» Version comparison data:
━━━━━━━━━━━━━━━━━━━━
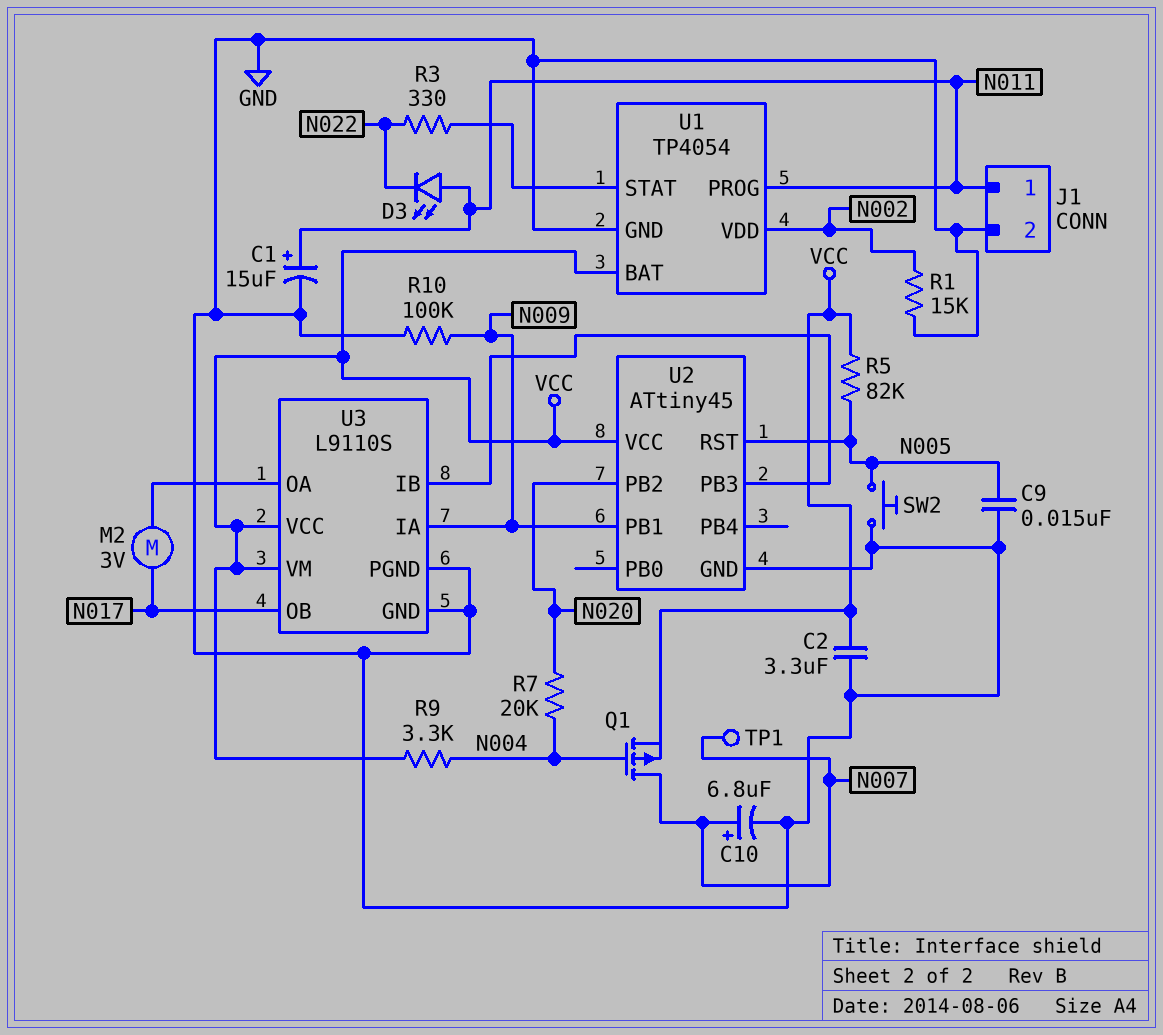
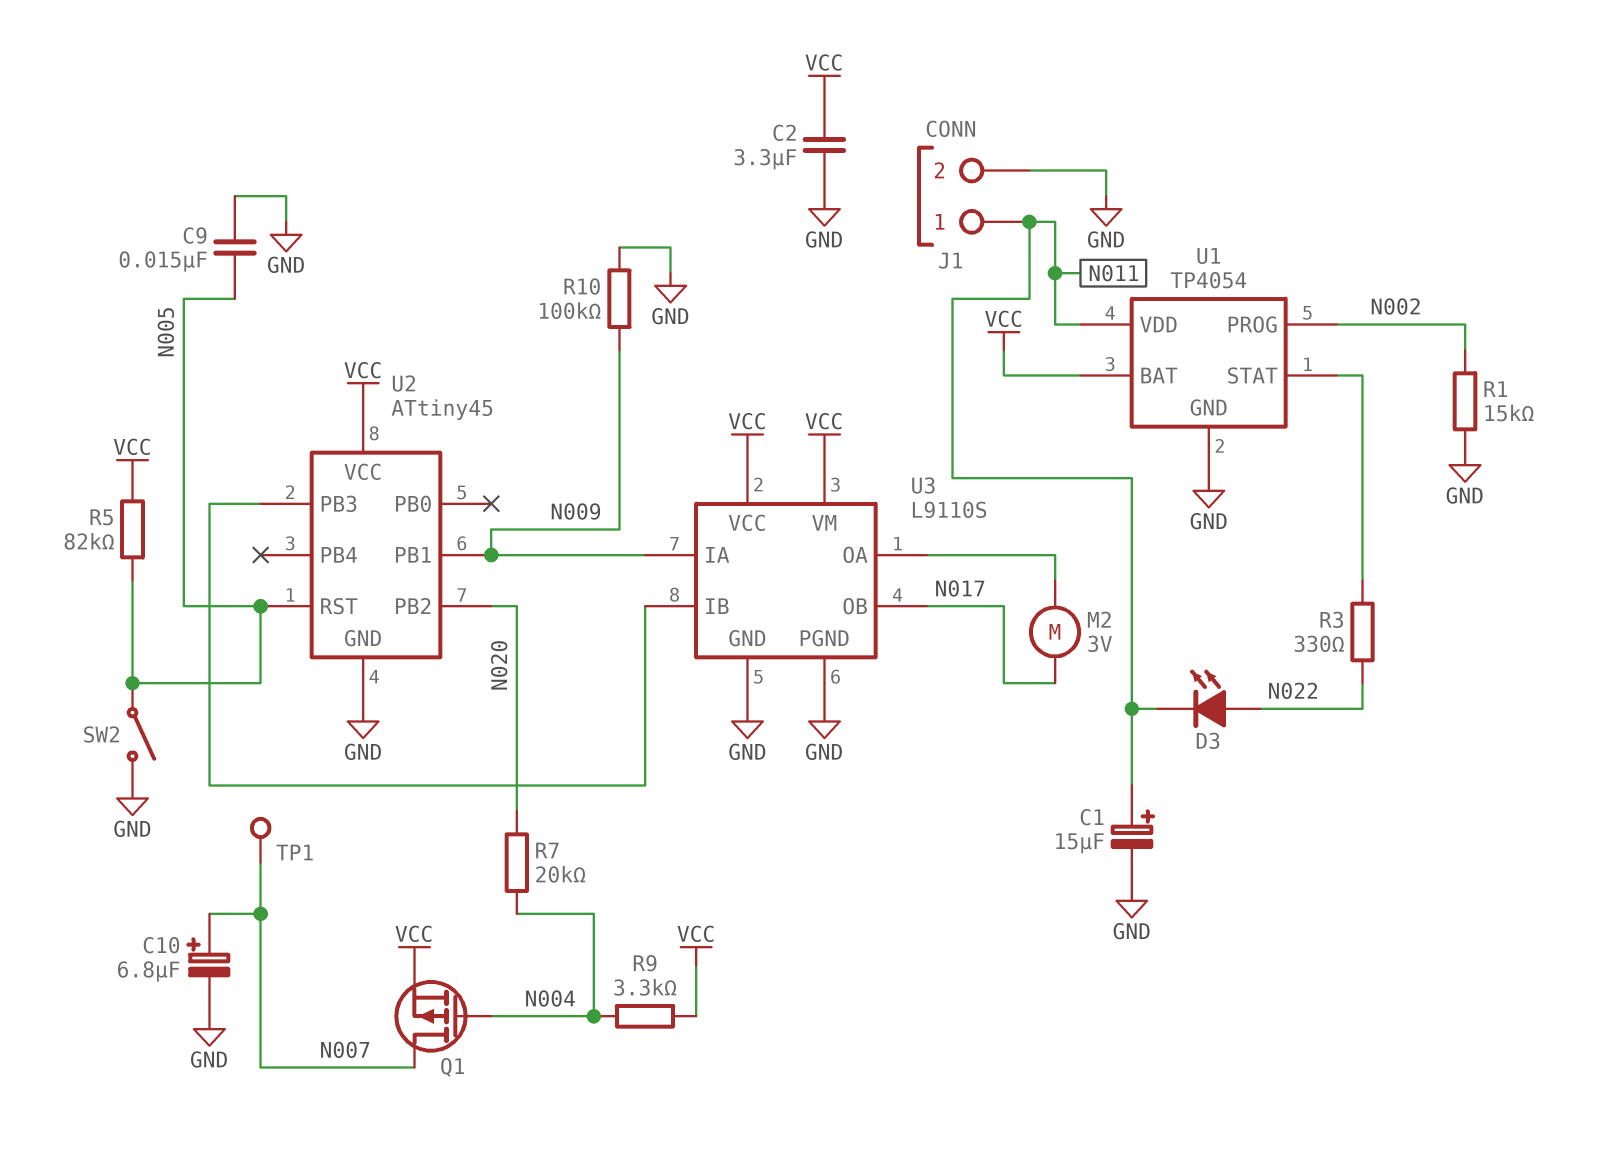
D3: LED (A N011, K N022) -> LED (A N022, K N011)
SW2: button (GND, N005) -> switch (GND, N005)
U1 pin PROG: N011 -> N002
U1 pin VDD: N002 -> N011

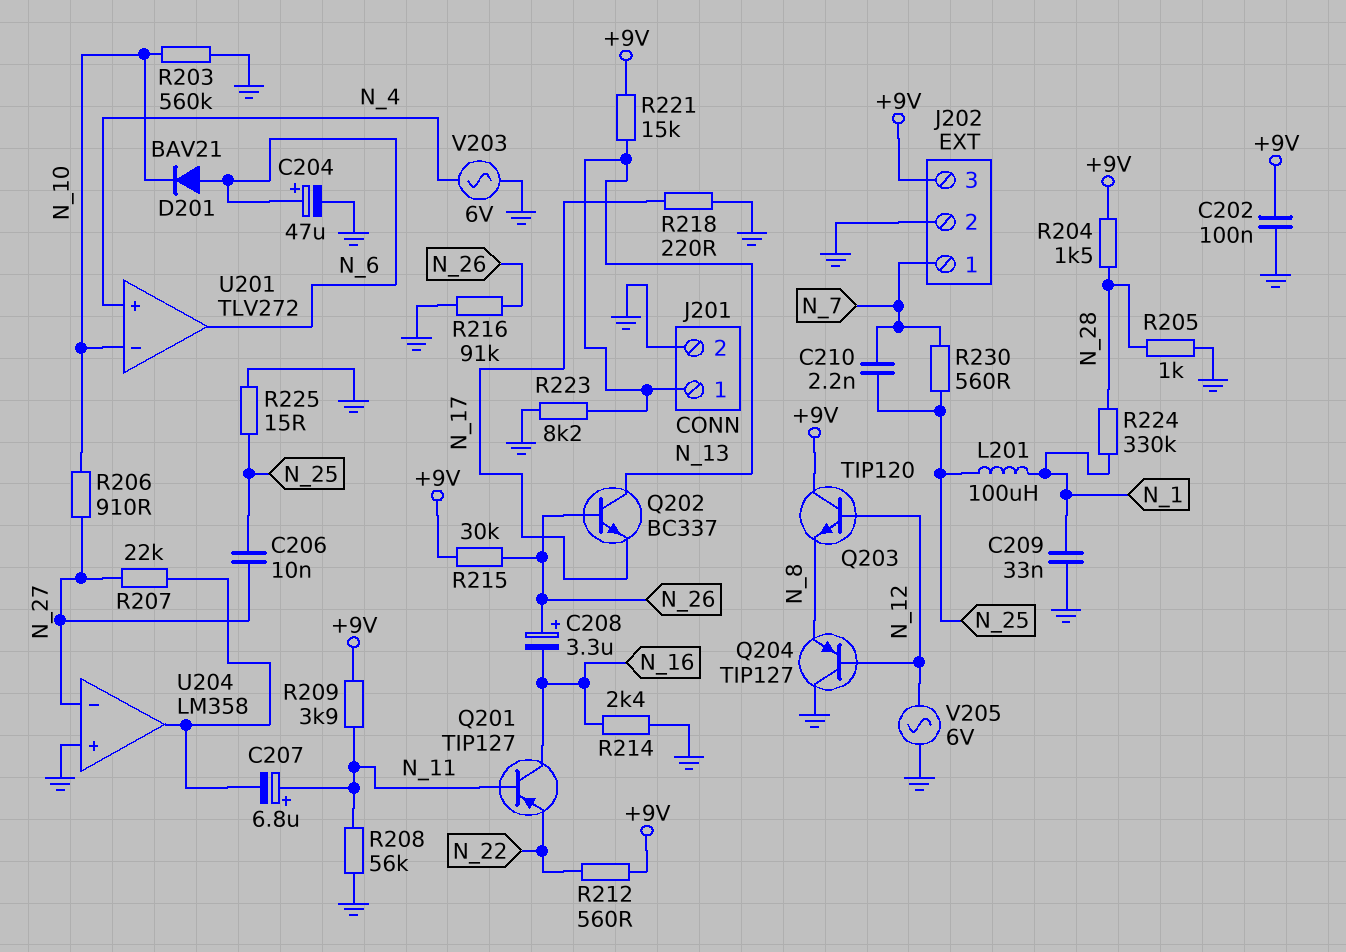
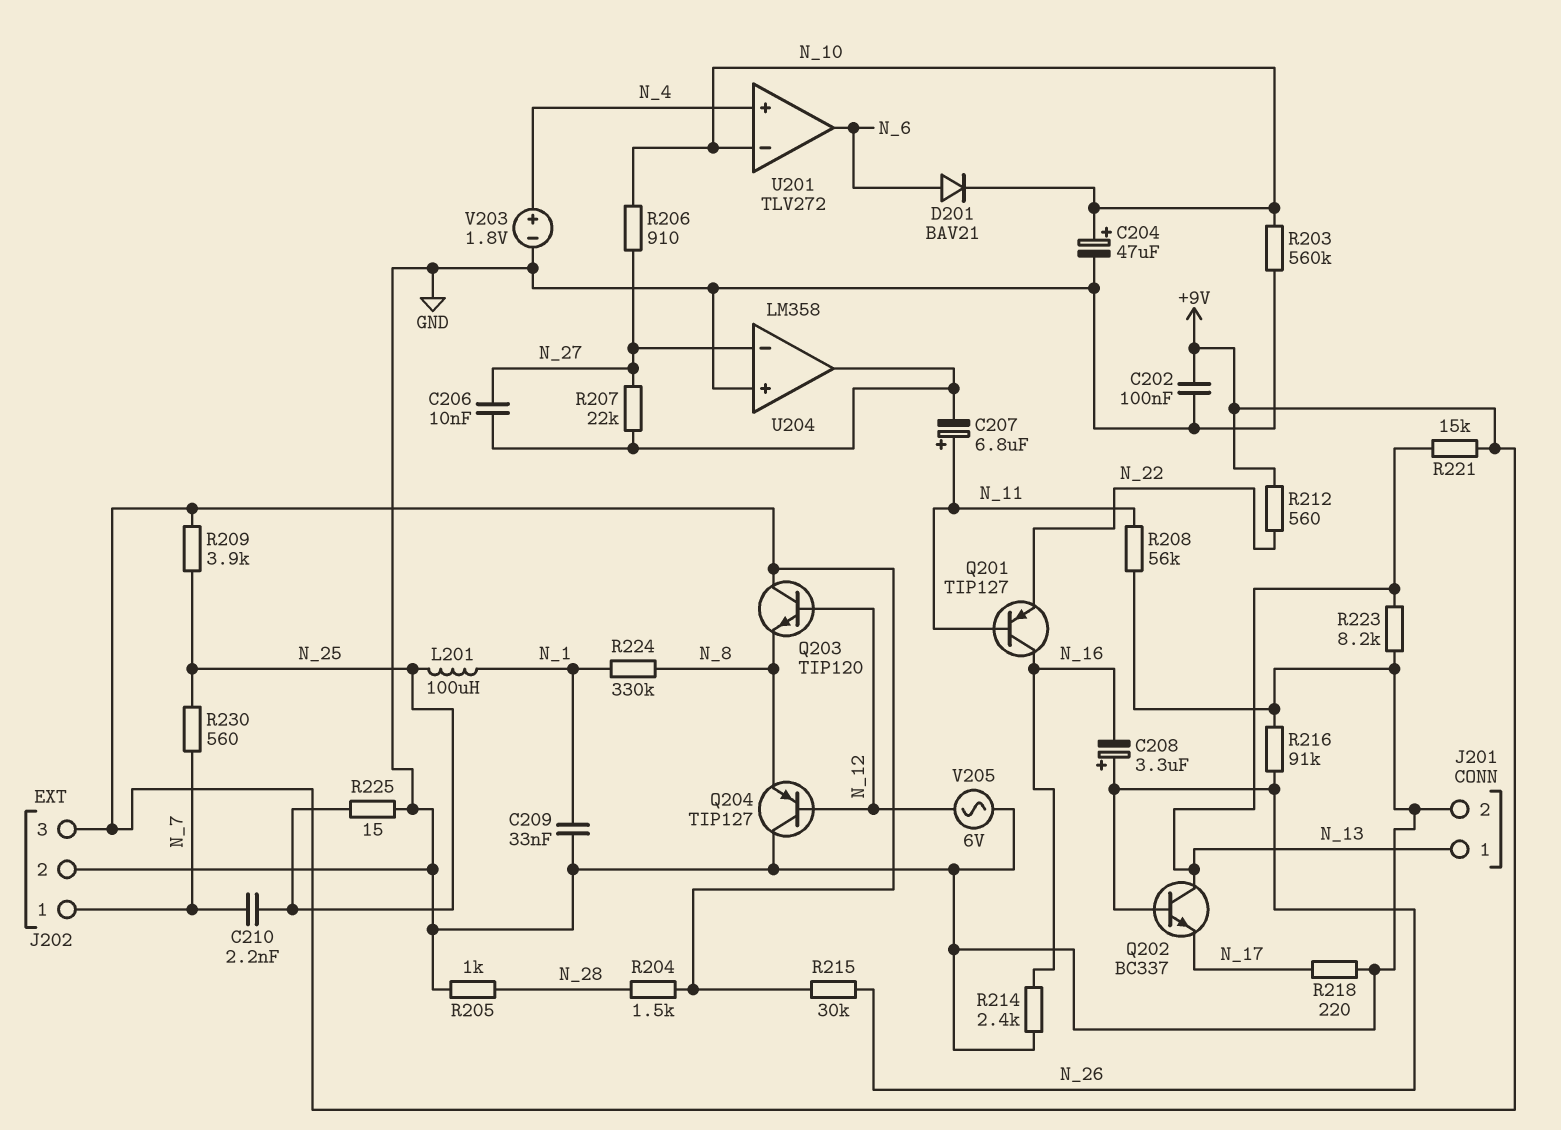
C204: 47uF (plus N_6, minus GND) -> 47uF (plus N_10, minus GND)
C206: 10nF (N_25, N_27) -> 10nF (N_27, U204/out)
R209: 3.9k (+9V, N_11) -> 3.9k (+9V, N_25)
R224: 330k (N_1, N_28) -> 330k (N_1, N_8)
V203: AC 6V (GND, N_4) -> 1.8V (plus N_4, minus GND)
━━━━━━━━━━━━━━━━━━━━
» TRY IT:
From the data above, copy each line that holds "minus".

» YOUR SOLUTION:
C204: 47uF (plus N_6, minus GND) -> 47uF (plus N_10, minus GND)
V203: AC 6V (GND, N_4) -> 1.8V (plus N_4, minus GND)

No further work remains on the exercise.